The problem: Reproduce, please, the line that holds "R7: 330 (N003, N007) -> 510 (N003, N007)" and all later lines through the end of the entries below, exactly; omit pictures.

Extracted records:
*-*-*

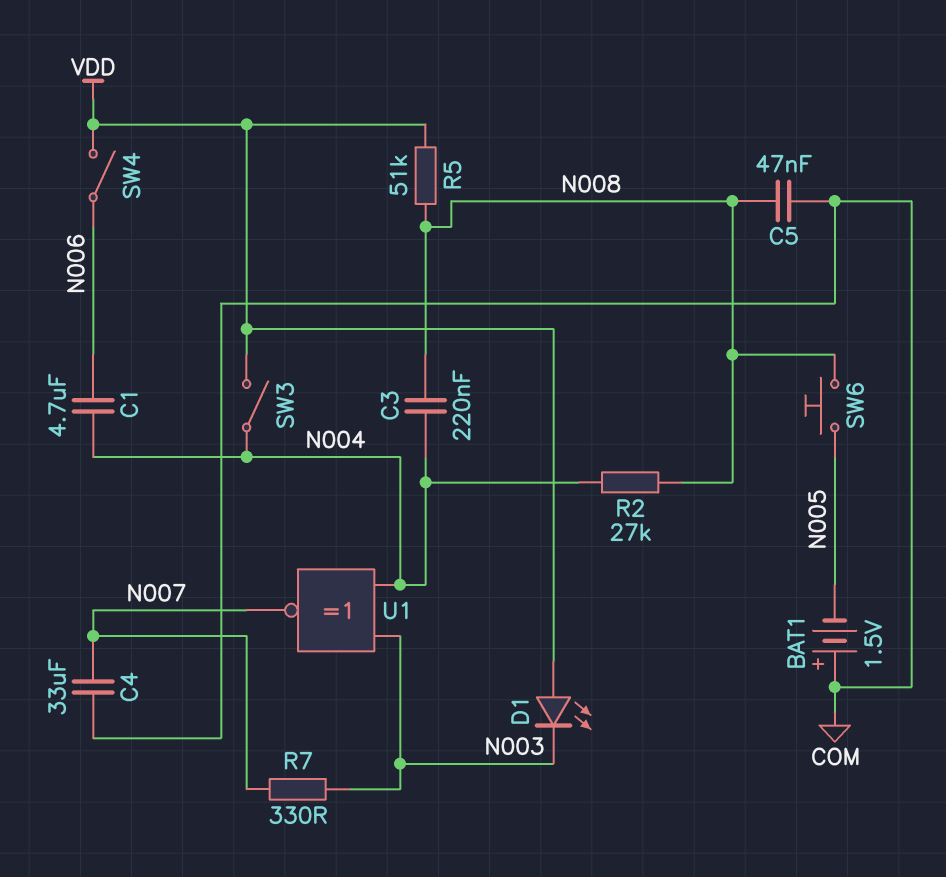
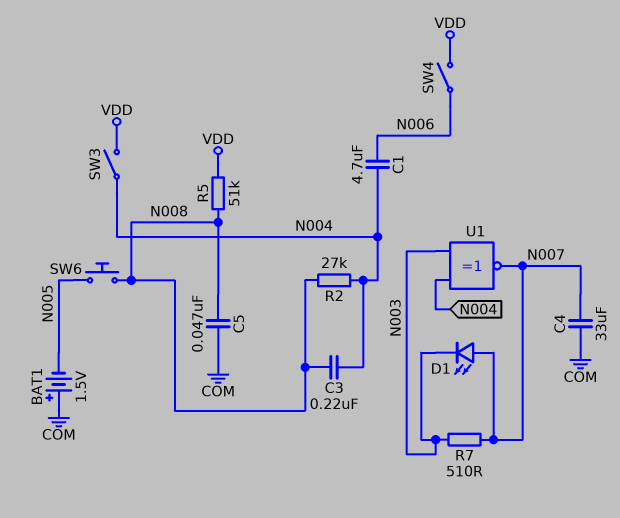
D1: LED (A VDD, K N003) -> LED (A N007, K N003)
R7: 330 (N003, N007) -> 510 (N003, N007)

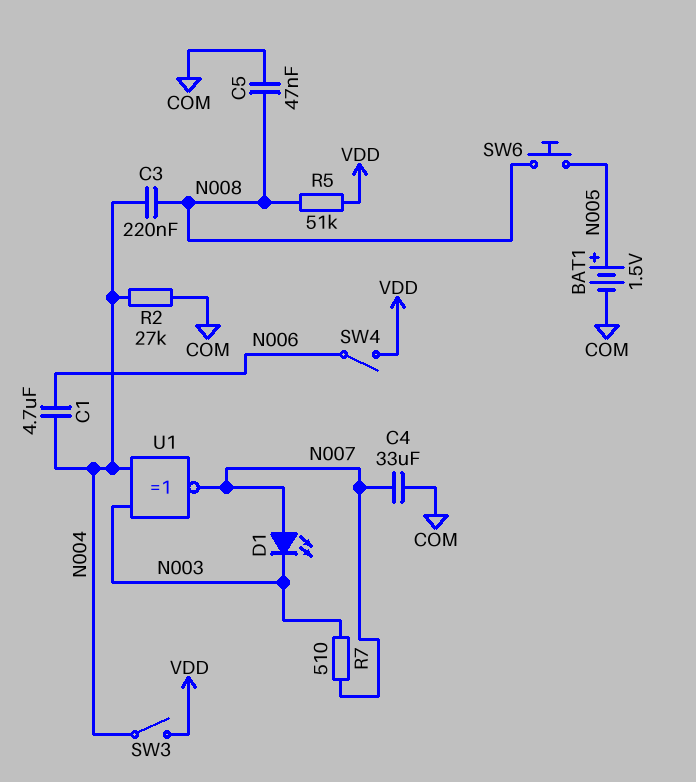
BAT1: 1.5V (plus COM, minus N005) -> 1.5V (plus N005, minus COM)
R2: 27k (N004, N008) -> 27k (COM, N004)

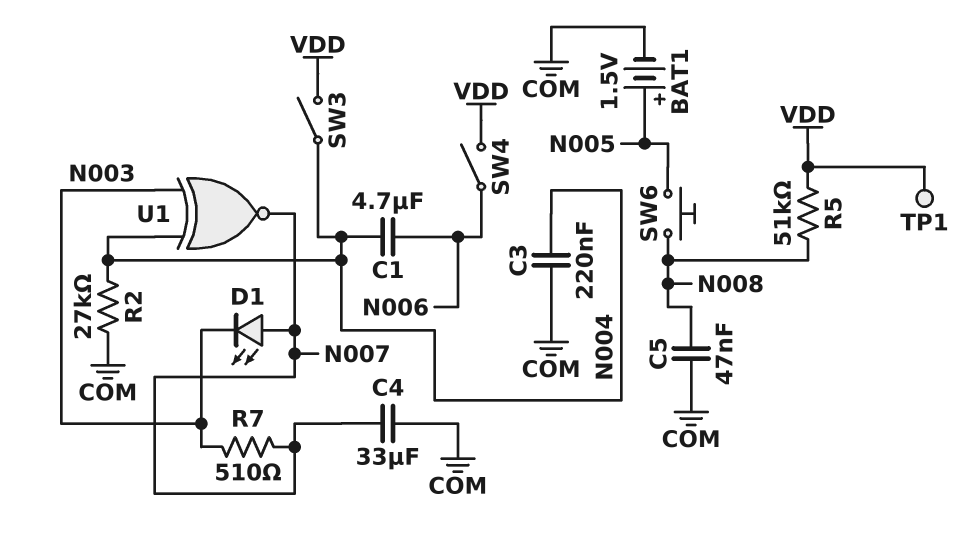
C3: 220nF (N004, N008) -> 220nF (COM, N004)
TP1: none -> test point (VDD)

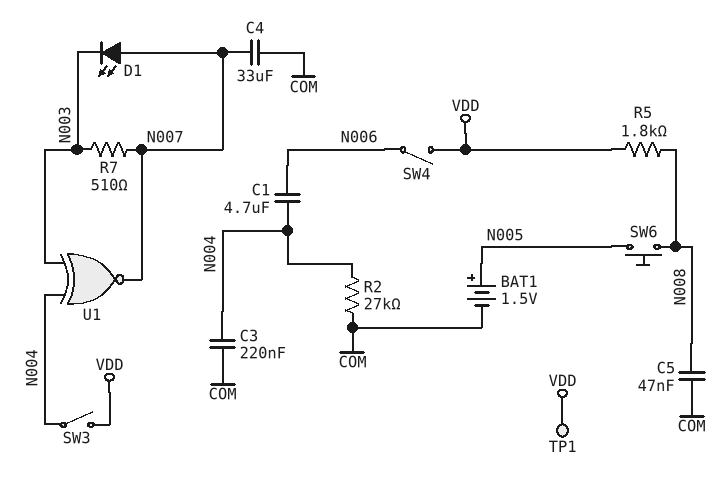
R5: 51k (N008, VDD) -> 1.8k (N008, VDD)

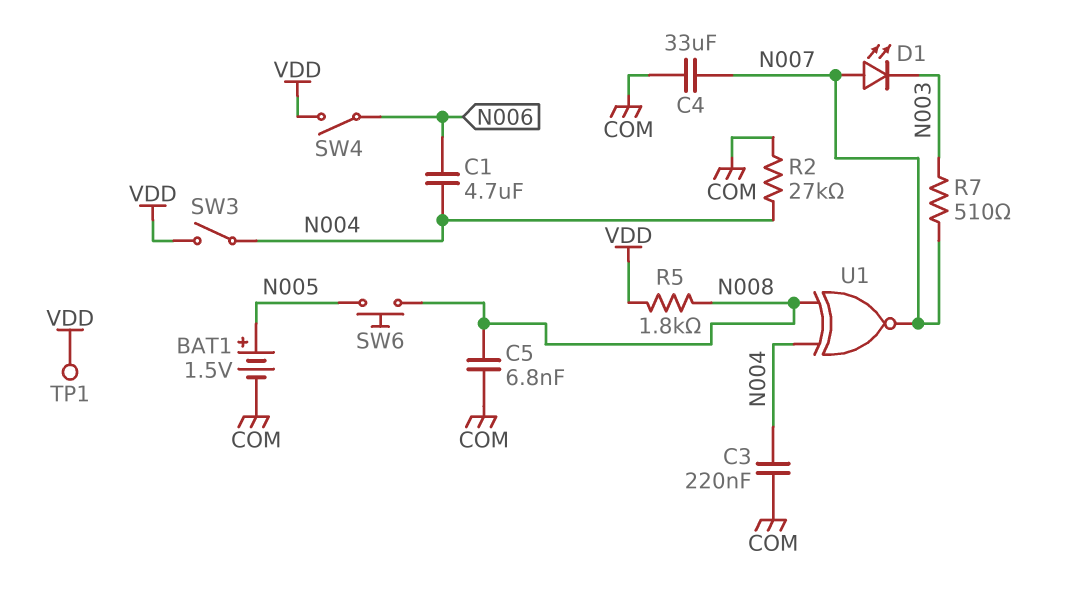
C5: 47nF (COM, N008) -> 6.8nF (COM, N008)
U1: XNOR (in N003, in N004, out N007) -> XNOR (in N004, in N008, out N007)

*-*-*

Result below:
R7: 330 (N003, N007) -> 510 (N003, N007)

BAT1: 1.5V (plus COM, minus N005) -> 1.5V (plus N005, minus COM)
R2: 27k (N004, N008) -> 27k (COM, N004)

C3: 220nF (N004, N008) -> 220nF (COM, N004)
TP1: none -> test point (VDD)

R5: 51k (N008, VDD) -> 1.8k (N008, VDD)

C5: 47nF (COM, N008) -> 6.8nF (COM, N008)
U1: XNOR (in N003, in N004, out N007) -> XNOR (in N004, in N008, out N007)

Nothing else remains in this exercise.